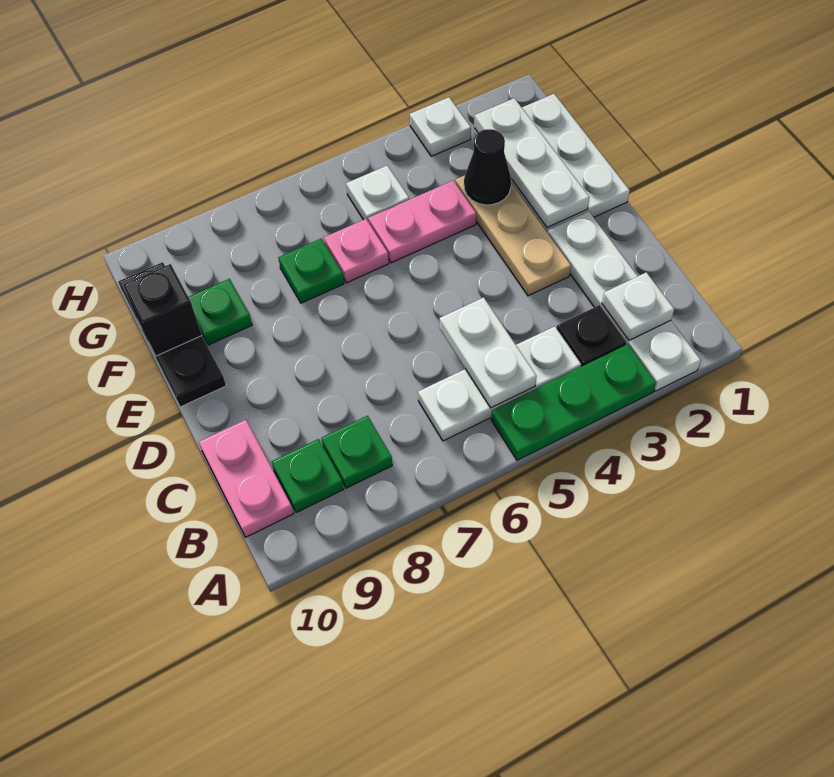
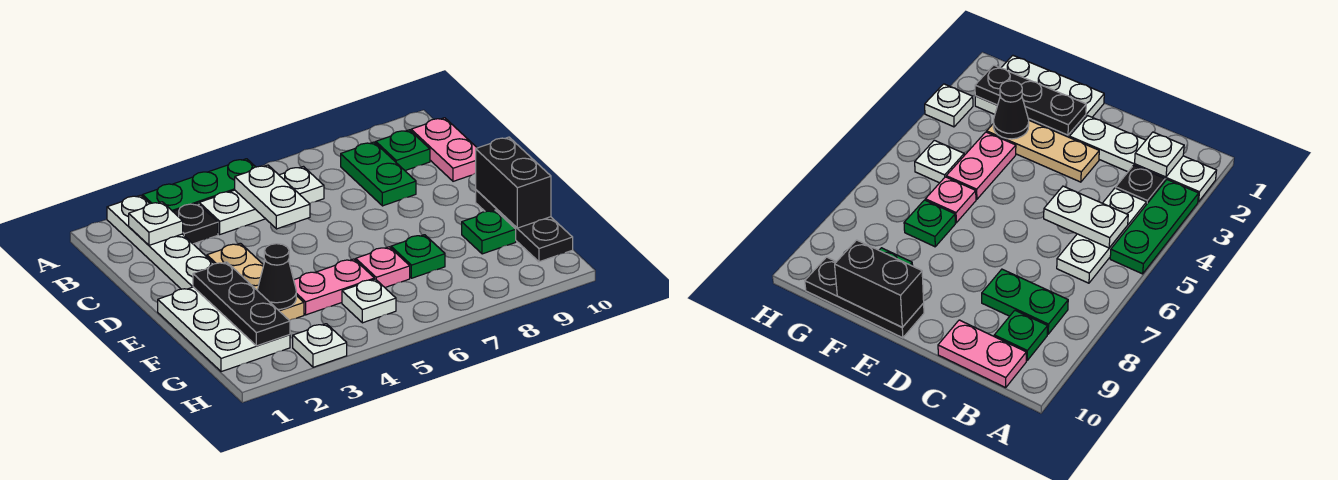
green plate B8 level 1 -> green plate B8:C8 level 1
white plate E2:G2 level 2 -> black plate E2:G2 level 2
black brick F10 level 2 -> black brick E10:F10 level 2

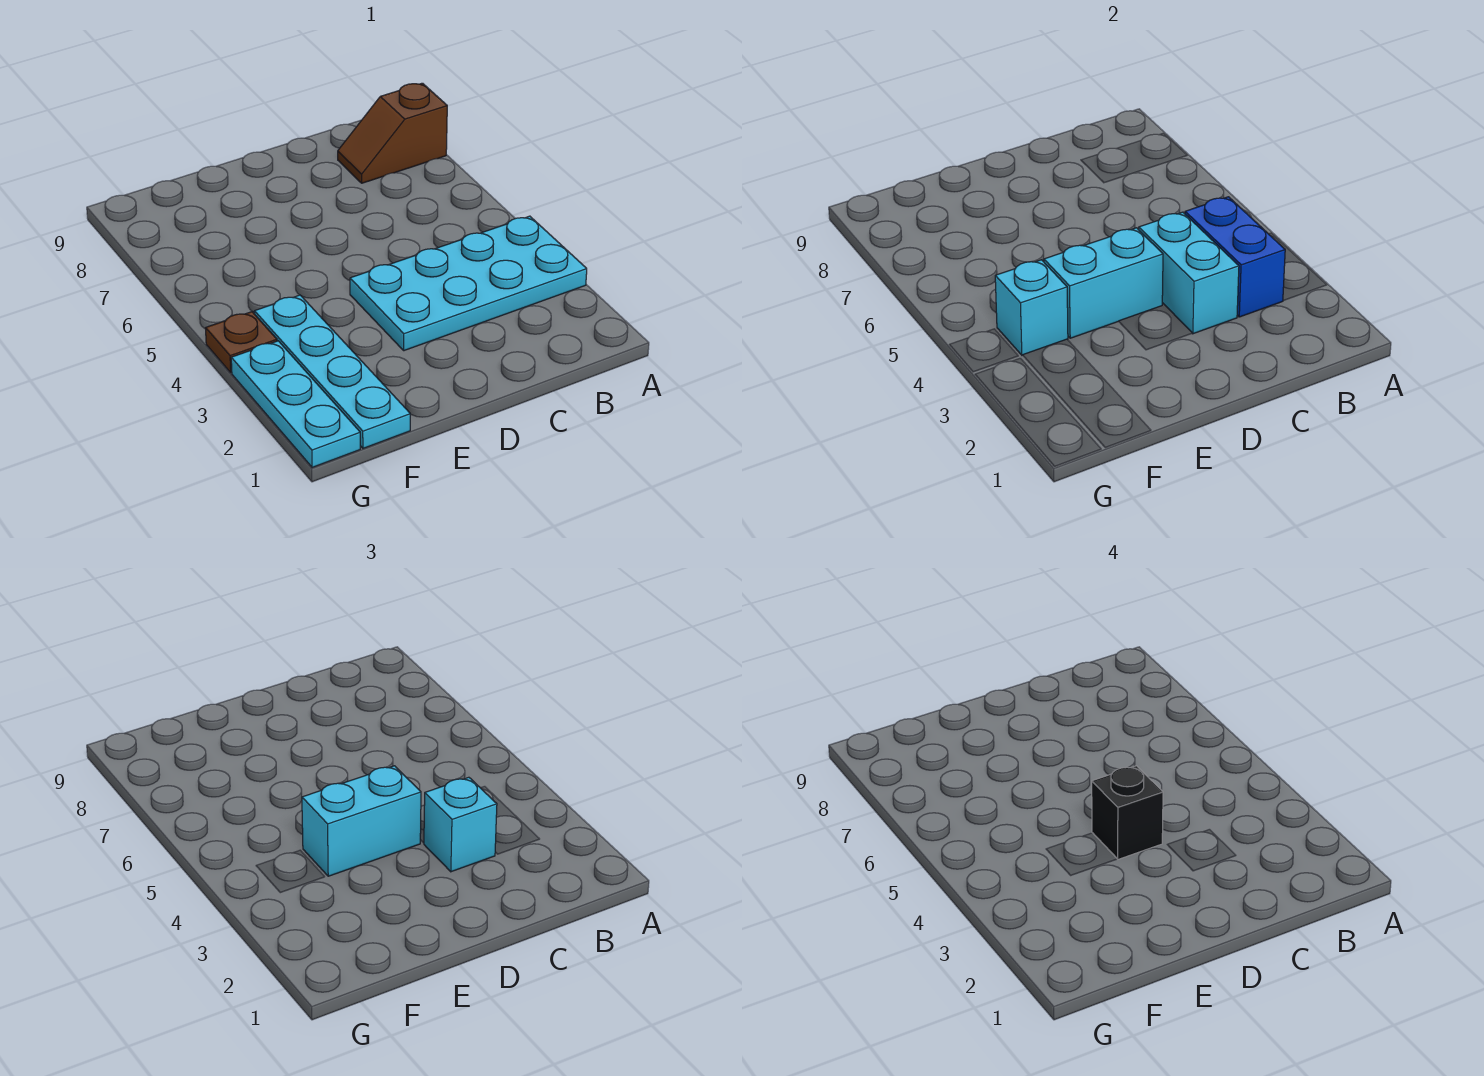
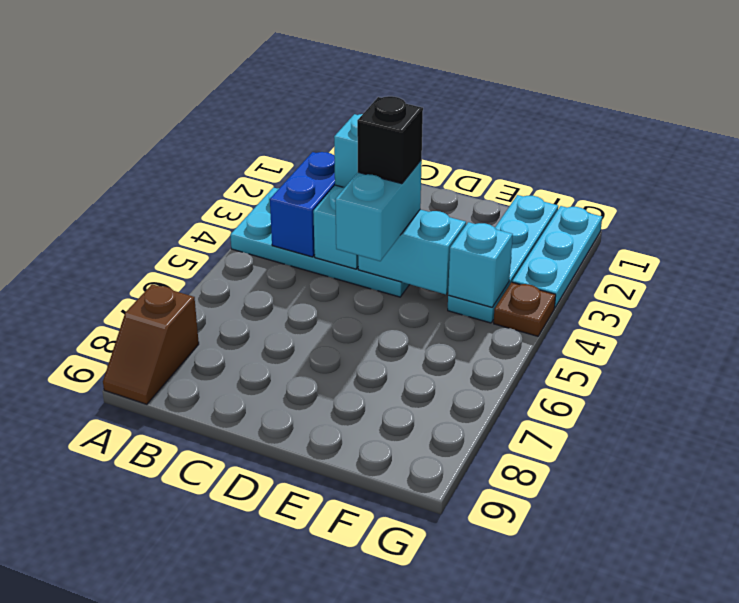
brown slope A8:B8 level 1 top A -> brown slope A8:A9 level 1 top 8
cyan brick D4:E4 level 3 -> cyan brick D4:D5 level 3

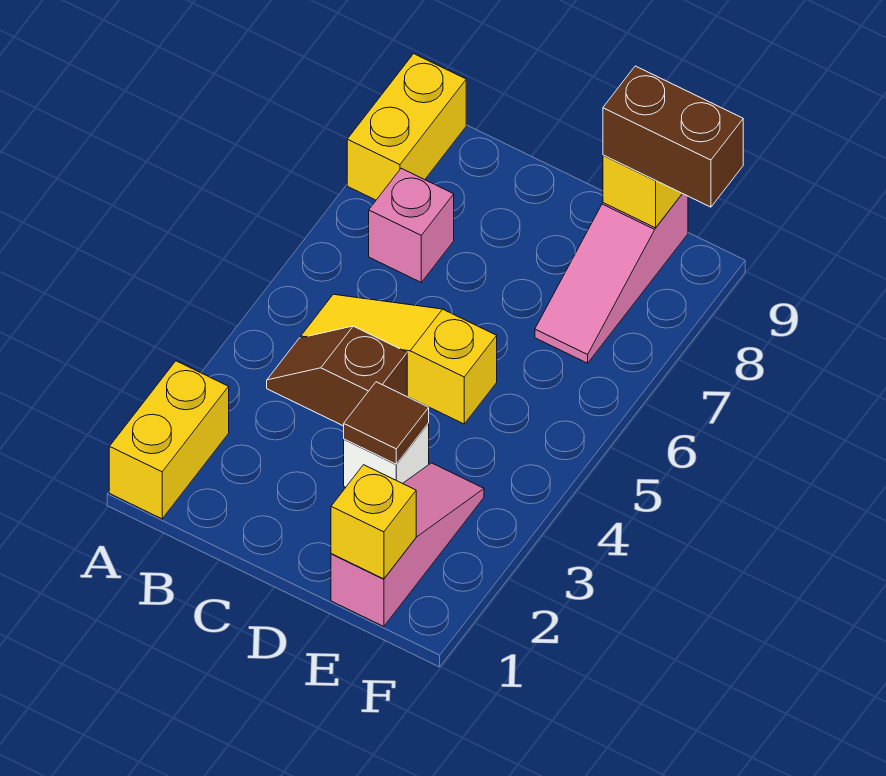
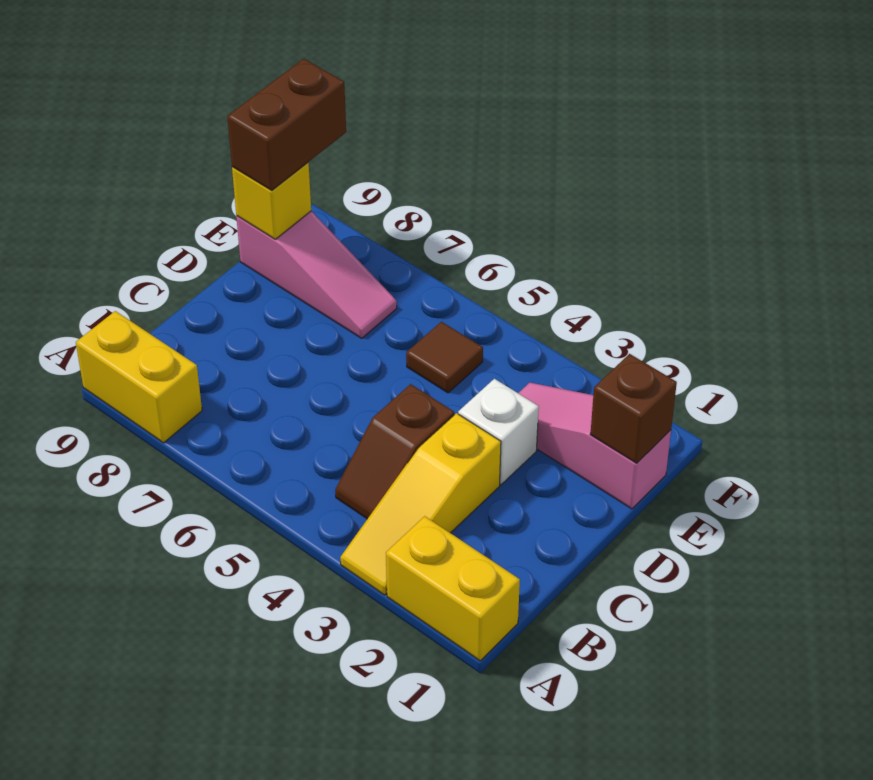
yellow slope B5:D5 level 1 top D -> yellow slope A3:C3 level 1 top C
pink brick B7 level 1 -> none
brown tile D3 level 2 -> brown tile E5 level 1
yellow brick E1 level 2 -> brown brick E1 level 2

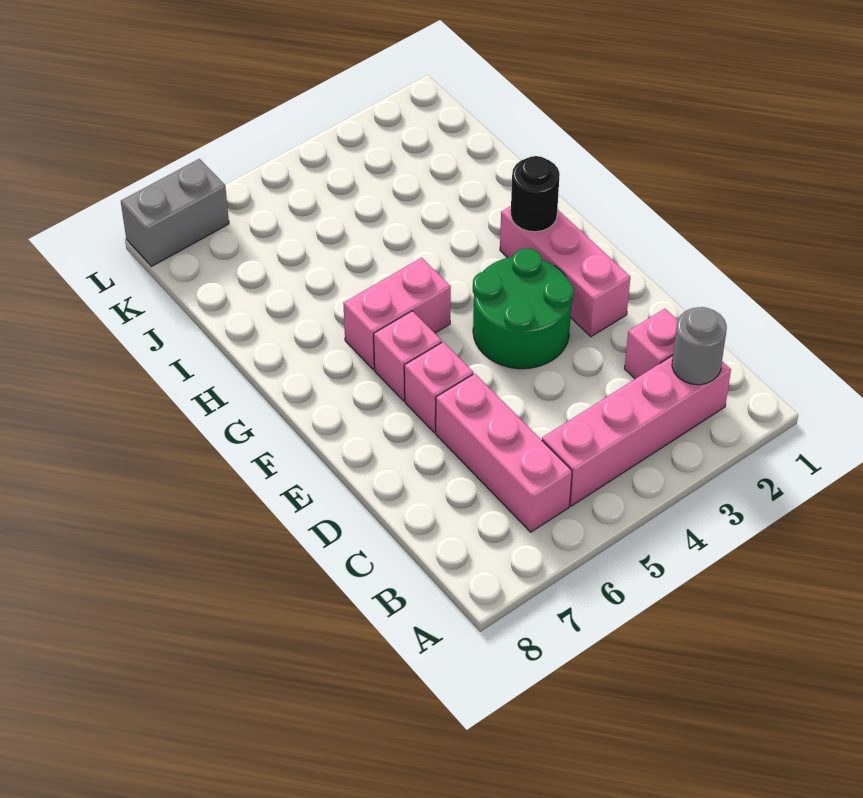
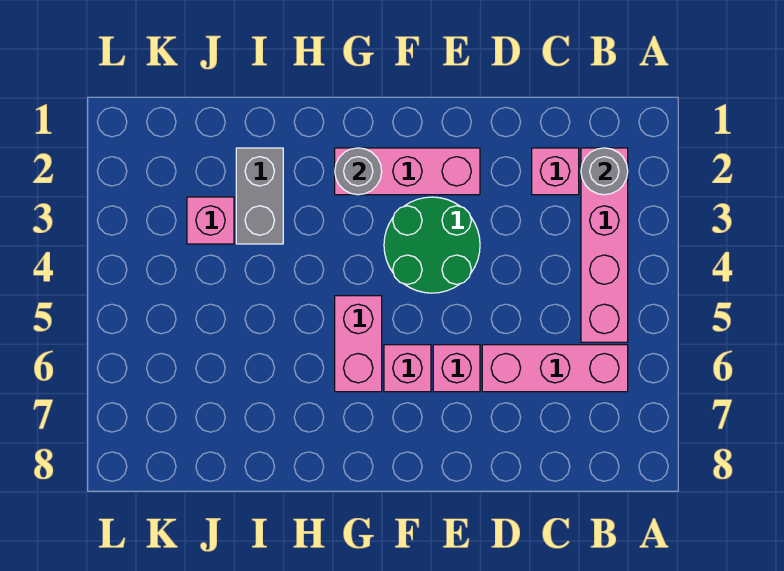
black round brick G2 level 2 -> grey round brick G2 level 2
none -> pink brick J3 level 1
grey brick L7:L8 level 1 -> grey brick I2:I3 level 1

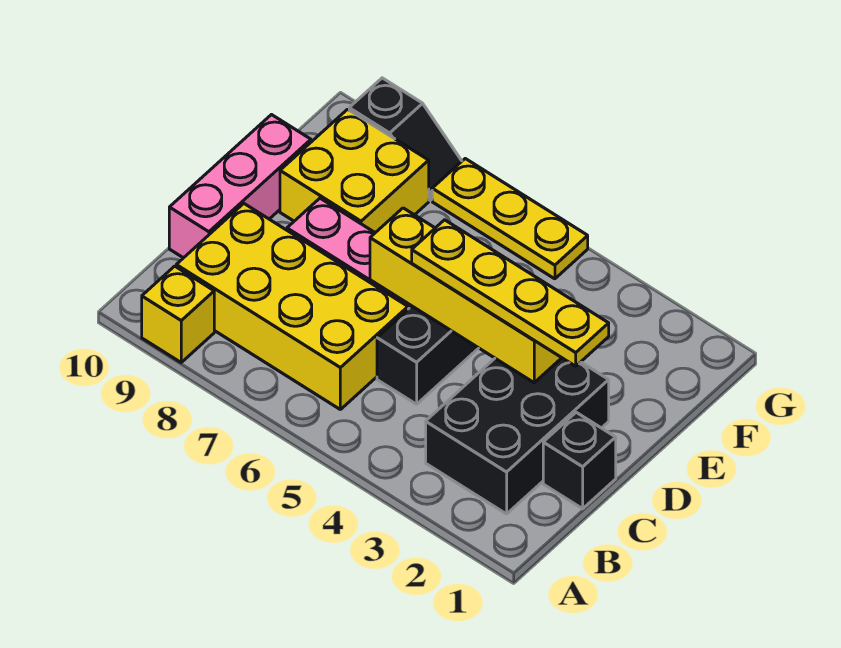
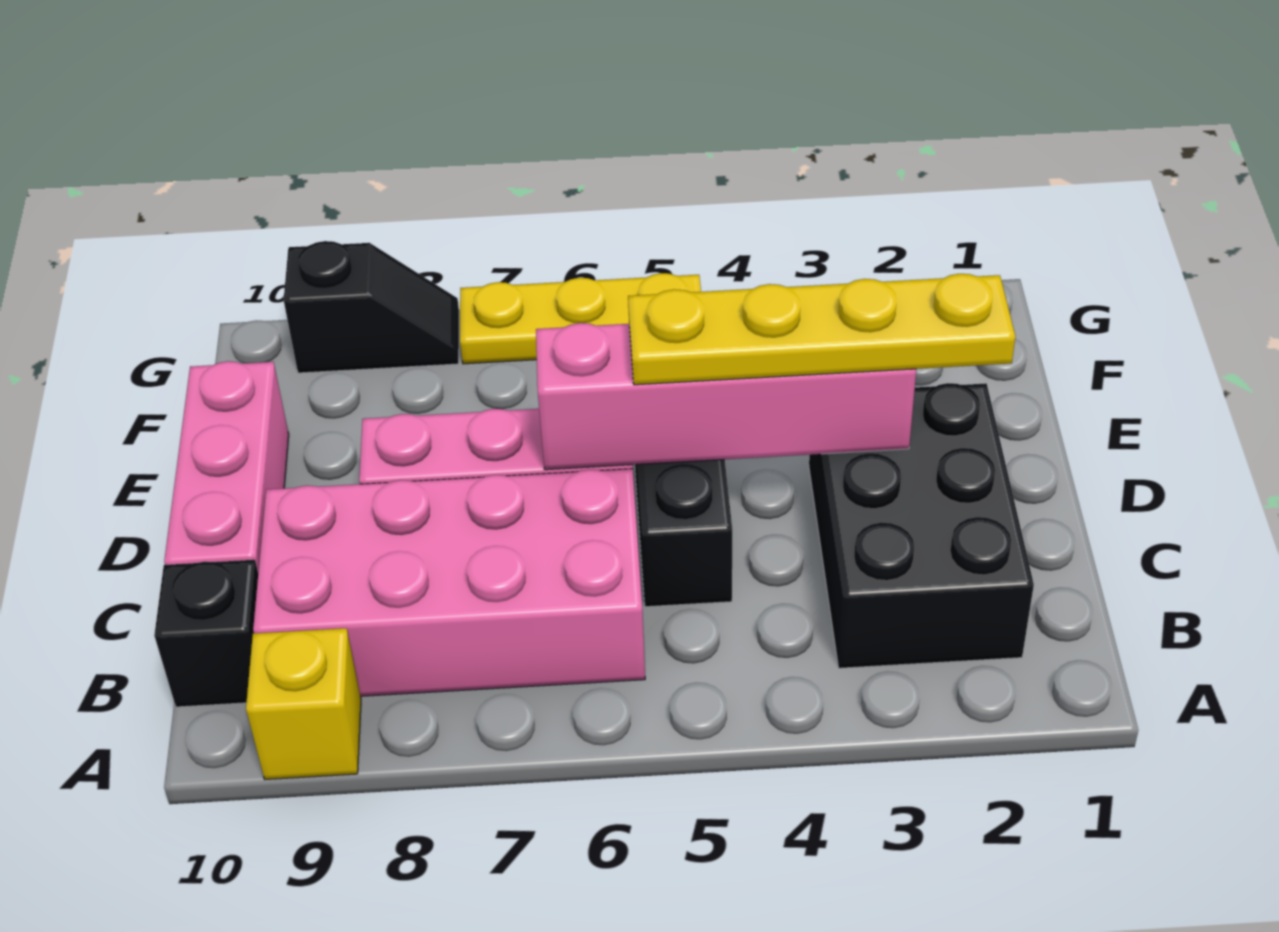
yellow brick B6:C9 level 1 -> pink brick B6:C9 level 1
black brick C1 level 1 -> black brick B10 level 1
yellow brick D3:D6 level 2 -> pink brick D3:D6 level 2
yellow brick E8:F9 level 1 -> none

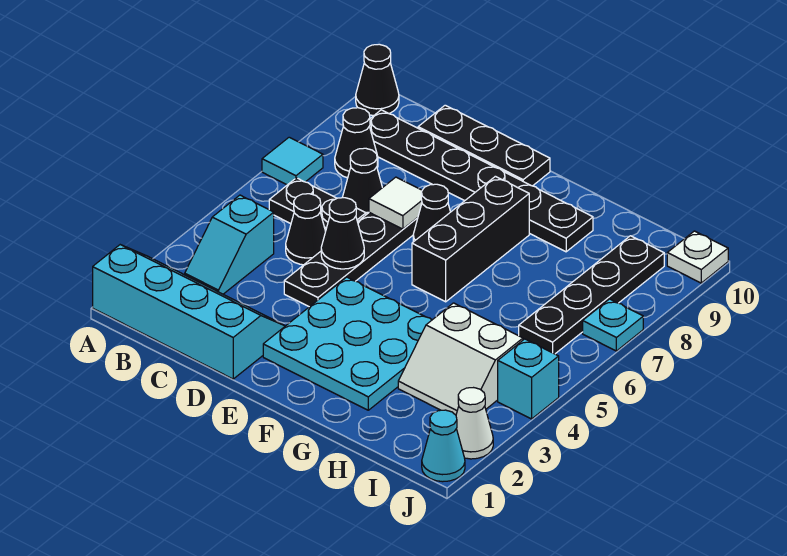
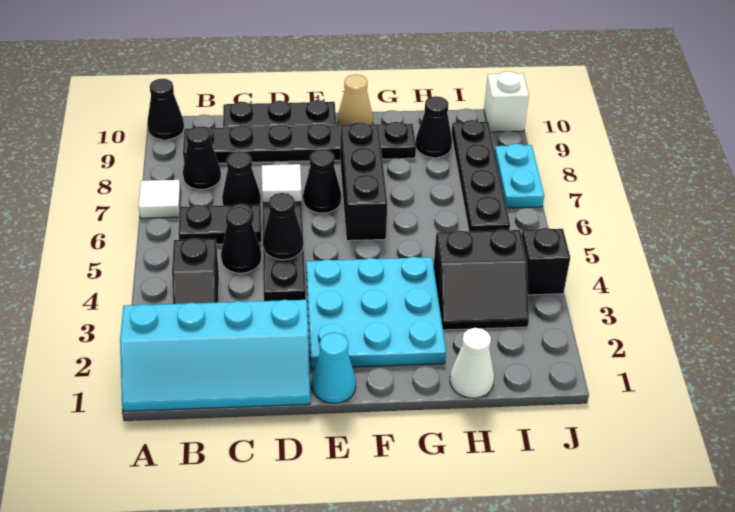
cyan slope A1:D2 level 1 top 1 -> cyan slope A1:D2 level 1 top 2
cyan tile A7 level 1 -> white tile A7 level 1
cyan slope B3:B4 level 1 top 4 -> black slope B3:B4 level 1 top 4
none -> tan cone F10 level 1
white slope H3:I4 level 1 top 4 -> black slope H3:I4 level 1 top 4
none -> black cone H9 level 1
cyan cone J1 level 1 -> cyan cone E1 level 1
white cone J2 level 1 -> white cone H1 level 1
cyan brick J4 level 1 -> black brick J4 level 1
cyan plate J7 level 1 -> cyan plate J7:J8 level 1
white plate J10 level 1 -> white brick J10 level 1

▶ _DESCRIPTION OF THE TASK_
Begin with the line that contains "yellow brick E8:F9 level 1 -> none" and repeat every line through the end of the data, exactly and only those lines, leaving out the pictures.

▶ _RESPONSE AREA_
yellow brick E8:F9 level 1 -> none

cyan slope A1:D2 level 1 top 1 -> cyan slope A1:D2 level 1 top 2
cyan tile A7 level 1 -> white tile A7 level 1
cyan slope B3:B4 level 1 top 4 -> black slope B3:B4 level 1 top 4
none -> tan cone F10 level 1
white slope H3:I4 level 1 top 4 -> black slope H3:I4 level 1 top 4
none -> black cone H9 level 1
cyan cone J1 level 1 -> cyan cone E1 level 1
white cone J2 level 1 -> white cone H1 level 1
cyan brick J4 level 1 -> black brick J4 level 1
cyan plate J7 level 1 -> cyan plate J7:J8 level 1
white plate J10 level 1 -> white brick J10 level 1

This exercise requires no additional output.